___ Records for this exercise
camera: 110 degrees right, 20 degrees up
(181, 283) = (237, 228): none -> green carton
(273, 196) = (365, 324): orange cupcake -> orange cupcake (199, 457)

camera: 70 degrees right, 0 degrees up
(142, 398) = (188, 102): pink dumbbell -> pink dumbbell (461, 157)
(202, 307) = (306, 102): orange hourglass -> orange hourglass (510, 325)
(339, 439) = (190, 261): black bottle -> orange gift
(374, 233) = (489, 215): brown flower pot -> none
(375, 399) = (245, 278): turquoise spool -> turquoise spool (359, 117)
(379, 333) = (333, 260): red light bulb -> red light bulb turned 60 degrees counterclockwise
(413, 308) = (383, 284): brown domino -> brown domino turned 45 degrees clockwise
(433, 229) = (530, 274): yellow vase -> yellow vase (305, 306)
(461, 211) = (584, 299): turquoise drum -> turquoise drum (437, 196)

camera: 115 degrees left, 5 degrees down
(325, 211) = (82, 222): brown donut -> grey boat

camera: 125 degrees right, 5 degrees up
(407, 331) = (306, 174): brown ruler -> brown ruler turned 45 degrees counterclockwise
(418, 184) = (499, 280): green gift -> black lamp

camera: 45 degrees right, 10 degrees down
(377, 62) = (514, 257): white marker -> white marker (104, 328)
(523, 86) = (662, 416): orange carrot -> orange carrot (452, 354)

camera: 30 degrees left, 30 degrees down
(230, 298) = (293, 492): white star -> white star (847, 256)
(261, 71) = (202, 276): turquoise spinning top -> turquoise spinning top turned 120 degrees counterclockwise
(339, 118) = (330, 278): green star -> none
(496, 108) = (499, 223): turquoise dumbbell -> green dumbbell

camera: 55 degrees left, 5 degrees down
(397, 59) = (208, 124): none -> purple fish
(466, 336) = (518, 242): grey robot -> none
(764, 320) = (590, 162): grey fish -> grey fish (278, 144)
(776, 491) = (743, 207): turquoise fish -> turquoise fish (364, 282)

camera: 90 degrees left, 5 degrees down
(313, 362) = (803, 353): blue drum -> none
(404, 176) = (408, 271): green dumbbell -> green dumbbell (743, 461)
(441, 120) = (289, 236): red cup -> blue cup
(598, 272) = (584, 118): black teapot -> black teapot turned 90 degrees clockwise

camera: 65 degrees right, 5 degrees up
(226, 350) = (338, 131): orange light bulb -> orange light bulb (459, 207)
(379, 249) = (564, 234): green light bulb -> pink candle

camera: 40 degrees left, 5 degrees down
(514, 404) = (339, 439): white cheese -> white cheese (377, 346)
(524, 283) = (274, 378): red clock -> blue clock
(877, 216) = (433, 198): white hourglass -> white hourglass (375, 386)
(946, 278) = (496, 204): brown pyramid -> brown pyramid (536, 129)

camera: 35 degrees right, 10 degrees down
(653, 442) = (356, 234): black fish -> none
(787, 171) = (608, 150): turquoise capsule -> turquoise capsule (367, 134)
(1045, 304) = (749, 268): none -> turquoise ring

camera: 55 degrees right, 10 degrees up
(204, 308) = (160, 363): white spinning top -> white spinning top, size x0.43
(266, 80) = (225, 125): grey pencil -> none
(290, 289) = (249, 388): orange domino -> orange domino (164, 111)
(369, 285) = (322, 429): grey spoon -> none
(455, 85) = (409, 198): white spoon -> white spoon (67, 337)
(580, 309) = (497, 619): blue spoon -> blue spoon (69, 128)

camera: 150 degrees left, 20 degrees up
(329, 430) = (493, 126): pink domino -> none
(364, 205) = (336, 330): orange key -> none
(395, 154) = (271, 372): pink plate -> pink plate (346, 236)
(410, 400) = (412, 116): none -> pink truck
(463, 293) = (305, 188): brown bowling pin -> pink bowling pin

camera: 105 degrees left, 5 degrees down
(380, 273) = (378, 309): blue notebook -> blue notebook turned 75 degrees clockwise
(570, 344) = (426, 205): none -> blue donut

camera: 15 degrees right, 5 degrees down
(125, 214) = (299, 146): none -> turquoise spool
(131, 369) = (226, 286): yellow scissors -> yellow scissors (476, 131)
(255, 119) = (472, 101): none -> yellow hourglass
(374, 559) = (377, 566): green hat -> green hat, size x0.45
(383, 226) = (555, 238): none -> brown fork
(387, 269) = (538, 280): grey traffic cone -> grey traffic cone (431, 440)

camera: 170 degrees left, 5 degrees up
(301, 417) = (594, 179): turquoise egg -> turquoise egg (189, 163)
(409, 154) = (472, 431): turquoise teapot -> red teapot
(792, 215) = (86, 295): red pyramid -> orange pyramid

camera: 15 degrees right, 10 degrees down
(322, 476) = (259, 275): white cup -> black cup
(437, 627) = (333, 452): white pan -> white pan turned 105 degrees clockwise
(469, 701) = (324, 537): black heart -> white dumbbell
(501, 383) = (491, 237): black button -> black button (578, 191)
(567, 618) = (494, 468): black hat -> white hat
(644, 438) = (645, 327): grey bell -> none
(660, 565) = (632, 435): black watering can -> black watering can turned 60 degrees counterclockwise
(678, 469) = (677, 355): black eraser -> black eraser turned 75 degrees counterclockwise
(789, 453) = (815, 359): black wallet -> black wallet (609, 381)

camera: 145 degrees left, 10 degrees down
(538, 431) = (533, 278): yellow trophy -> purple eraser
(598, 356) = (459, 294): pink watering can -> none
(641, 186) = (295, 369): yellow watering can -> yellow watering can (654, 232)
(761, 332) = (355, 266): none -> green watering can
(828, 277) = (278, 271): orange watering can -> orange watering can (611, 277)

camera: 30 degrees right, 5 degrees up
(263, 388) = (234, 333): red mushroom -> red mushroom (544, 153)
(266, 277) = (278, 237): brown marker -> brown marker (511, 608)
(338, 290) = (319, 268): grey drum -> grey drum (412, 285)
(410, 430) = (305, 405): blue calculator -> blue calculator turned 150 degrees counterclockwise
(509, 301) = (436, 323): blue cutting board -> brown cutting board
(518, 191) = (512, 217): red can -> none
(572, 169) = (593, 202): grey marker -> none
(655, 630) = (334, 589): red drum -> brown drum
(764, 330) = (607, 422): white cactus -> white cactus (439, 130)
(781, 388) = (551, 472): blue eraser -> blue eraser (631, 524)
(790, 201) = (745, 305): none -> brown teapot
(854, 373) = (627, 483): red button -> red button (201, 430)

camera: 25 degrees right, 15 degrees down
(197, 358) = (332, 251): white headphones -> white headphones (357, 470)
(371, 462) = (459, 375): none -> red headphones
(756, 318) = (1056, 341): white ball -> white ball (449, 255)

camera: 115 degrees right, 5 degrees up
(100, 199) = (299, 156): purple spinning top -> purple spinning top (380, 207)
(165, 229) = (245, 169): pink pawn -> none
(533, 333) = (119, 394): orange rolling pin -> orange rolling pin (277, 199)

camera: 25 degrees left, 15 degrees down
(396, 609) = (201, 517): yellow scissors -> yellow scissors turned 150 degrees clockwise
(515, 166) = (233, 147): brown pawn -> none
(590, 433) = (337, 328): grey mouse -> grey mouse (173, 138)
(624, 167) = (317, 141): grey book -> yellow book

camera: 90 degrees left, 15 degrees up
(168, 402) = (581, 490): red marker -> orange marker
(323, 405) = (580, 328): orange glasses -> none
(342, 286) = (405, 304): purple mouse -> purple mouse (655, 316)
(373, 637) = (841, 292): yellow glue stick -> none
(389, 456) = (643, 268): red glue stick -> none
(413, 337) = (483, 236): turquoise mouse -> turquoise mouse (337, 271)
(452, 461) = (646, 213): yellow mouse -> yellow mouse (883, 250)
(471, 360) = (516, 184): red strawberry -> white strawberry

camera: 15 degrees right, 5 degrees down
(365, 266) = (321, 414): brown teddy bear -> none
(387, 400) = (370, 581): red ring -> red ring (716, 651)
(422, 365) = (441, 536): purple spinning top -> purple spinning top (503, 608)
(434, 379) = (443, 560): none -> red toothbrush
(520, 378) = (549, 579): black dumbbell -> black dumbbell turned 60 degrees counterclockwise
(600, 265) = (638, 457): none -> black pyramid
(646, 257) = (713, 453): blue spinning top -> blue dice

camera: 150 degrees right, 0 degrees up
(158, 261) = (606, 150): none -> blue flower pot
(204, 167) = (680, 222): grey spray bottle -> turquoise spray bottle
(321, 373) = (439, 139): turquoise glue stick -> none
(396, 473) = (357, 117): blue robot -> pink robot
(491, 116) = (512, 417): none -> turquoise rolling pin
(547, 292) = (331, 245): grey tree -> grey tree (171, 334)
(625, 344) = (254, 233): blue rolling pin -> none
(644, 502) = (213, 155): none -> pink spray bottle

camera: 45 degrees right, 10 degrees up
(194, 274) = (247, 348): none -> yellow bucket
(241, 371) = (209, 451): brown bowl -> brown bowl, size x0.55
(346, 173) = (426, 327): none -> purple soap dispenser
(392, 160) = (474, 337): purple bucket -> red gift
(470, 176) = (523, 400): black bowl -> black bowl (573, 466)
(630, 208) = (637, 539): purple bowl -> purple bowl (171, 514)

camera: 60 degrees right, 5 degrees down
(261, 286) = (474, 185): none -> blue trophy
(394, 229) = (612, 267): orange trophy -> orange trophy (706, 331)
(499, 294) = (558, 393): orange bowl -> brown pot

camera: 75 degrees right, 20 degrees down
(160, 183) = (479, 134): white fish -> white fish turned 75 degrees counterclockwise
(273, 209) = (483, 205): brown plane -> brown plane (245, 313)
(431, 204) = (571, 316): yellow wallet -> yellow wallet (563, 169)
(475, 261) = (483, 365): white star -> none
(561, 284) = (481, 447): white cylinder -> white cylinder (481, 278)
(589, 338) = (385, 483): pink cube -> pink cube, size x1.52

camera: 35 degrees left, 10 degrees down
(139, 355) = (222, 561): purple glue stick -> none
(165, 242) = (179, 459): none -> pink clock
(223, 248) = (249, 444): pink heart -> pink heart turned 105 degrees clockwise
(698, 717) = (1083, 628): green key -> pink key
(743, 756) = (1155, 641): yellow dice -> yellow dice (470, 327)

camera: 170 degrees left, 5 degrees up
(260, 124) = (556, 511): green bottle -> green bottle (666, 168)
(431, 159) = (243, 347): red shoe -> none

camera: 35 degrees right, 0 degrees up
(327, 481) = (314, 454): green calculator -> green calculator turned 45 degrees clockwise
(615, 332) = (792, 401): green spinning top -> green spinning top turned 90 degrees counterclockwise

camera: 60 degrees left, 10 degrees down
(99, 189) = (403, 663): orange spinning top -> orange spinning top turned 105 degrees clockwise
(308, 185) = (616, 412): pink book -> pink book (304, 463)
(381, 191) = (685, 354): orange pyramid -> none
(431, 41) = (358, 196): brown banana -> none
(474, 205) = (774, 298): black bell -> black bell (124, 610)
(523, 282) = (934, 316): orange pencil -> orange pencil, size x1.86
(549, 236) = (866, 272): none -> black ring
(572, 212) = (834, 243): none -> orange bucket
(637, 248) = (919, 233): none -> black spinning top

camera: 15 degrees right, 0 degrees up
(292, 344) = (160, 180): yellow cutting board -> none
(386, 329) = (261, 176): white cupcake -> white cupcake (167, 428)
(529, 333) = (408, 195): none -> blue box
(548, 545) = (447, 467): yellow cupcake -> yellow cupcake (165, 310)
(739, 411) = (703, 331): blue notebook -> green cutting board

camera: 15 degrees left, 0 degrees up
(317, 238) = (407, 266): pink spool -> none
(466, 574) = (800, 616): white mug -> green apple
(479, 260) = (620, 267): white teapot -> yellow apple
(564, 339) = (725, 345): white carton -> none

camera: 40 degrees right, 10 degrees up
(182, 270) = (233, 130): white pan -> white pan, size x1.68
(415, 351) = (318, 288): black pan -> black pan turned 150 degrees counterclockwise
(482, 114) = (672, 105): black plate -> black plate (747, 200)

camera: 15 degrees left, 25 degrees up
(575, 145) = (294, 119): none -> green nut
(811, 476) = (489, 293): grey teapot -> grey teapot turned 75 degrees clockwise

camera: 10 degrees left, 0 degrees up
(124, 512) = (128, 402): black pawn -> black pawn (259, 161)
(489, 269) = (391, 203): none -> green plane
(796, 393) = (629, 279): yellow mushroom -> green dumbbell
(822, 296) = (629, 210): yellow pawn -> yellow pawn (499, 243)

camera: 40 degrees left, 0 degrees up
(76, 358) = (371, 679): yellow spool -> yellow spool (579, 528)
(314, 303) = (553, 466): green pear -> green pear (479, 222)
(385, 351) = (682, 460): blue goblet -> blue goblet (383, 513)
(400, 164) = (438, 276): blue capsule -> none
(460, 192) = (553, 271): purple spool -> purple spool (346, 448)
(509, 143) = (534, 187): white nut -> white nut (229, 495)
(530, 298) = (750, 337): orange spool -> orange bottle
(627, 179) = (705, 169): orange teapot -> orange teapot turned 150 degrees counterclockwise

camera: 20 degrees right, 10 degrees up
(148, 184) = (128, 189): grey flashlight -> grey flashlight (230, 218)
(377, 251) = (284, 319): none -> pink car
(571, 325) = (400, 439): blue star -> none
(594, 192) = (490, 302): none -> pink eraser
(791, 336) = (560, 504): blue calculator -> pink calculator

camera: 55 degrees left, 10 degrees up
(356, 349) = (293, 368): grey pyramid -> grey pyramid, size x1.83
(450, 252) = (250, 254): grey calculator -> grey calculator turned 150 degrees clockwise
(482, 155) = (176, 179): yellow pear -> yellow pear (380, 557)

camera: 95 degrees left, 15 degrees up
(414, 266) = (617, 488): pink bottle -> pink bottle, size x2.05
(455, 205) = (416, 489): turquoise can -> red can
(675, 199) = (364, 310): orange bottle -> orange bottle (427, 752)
______
- _Description of the task_: Within the data above, tally every line that has "cupcake" in it. Answer with the number only.

- _Response to this exercise_: 3